*What you have to do:*
Look for "banana" in the listing below. Gather each line that contains it.

*Data for analysis:*
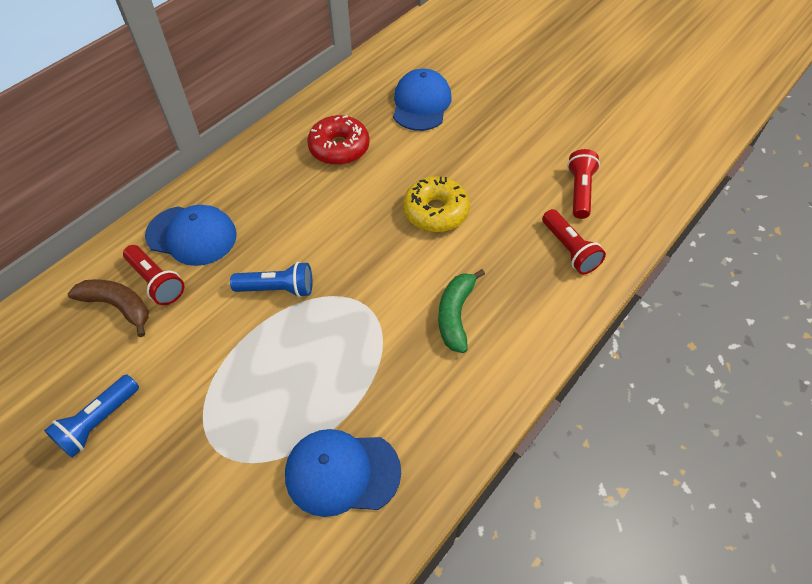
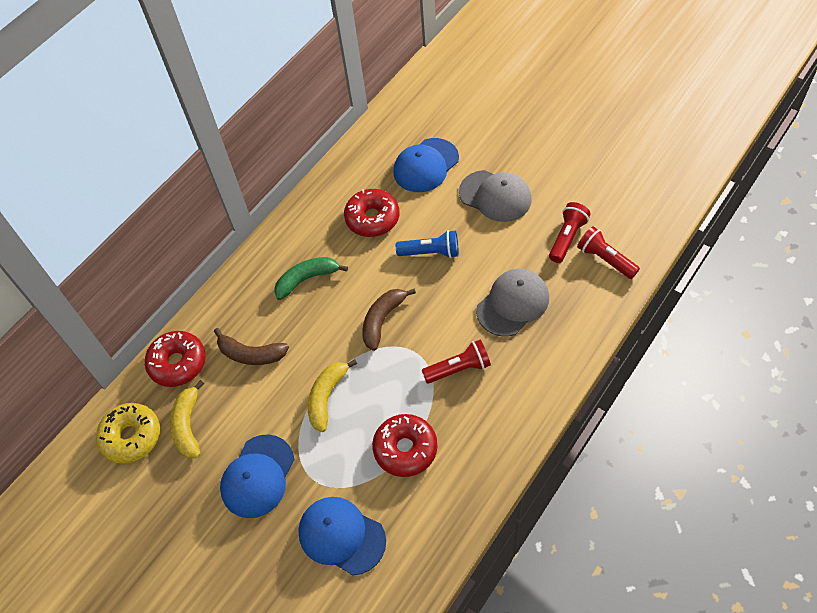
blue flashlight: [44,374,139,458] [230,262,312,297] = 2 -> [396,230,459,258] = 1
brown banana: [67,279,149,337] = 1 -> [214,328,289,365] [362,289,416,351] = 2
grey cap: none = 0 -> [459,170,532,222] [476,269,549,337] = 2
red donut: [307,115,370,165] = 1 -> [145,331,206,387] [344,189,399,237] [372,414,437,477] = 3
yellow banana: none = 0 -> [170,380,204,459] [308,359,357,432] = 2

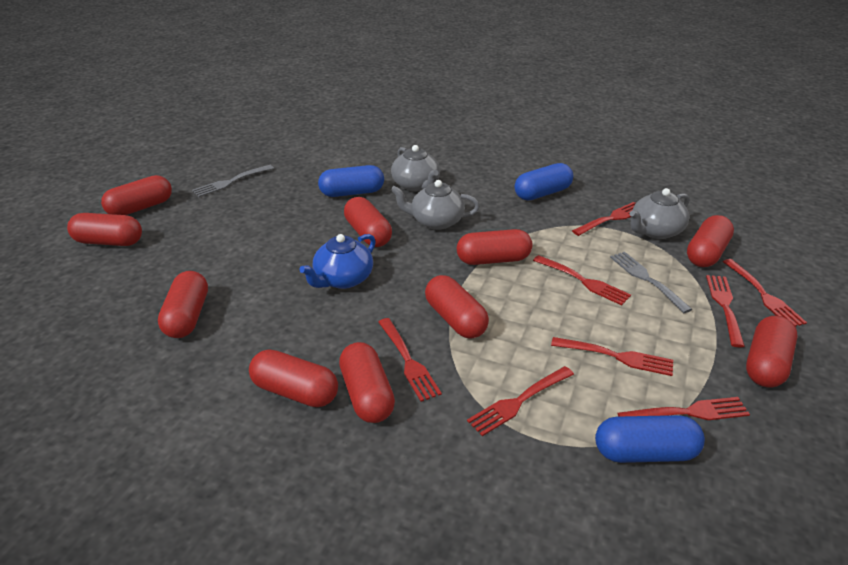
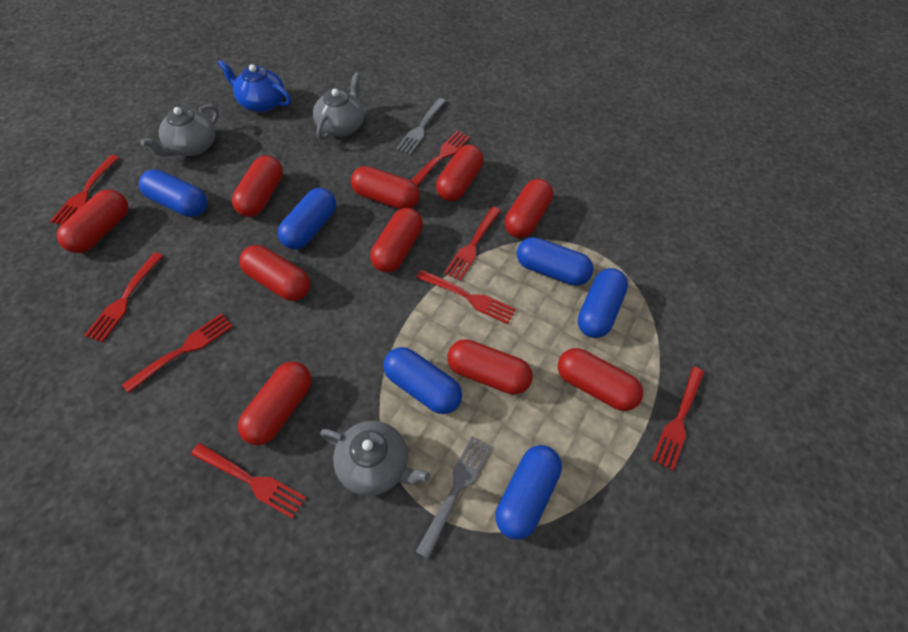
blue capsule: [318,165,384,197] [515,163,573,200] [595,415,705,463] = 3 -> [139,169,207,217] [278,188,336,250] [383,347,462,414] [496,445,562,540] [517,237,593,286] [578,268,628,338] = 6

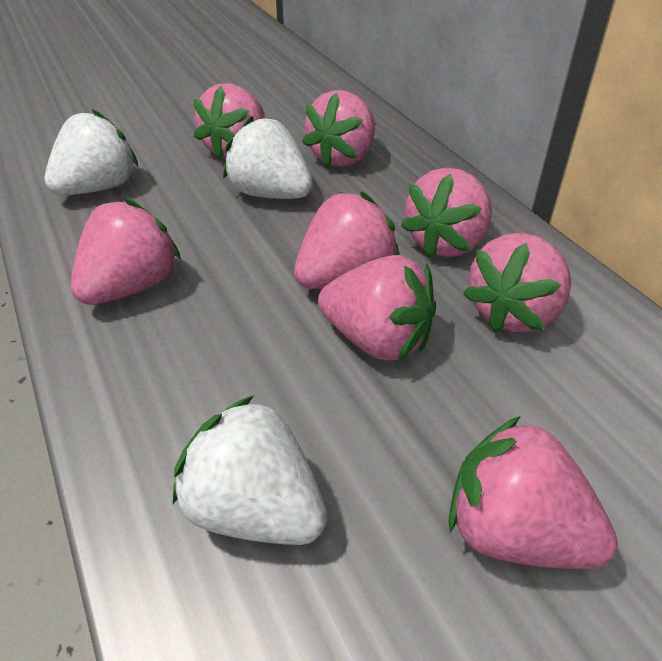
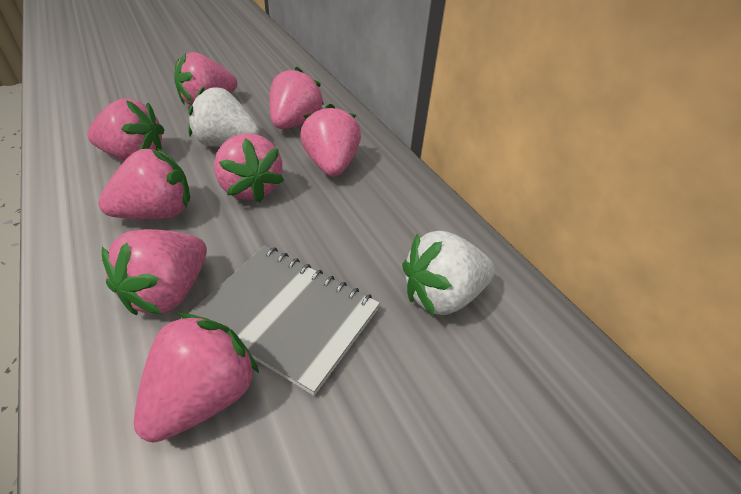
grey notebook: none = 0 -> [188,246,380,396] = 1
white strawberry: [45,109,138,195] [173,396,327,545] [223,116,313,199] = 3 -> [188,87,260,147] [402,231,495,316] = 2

*Result for this exercise:*
brown banana: [67,279,149,337] = 1 -> [214,328,289,365] [362,289,416,351] = 2
yellow banana: none = 0 -> [170,380,204,459] [308,359,357,432] = 2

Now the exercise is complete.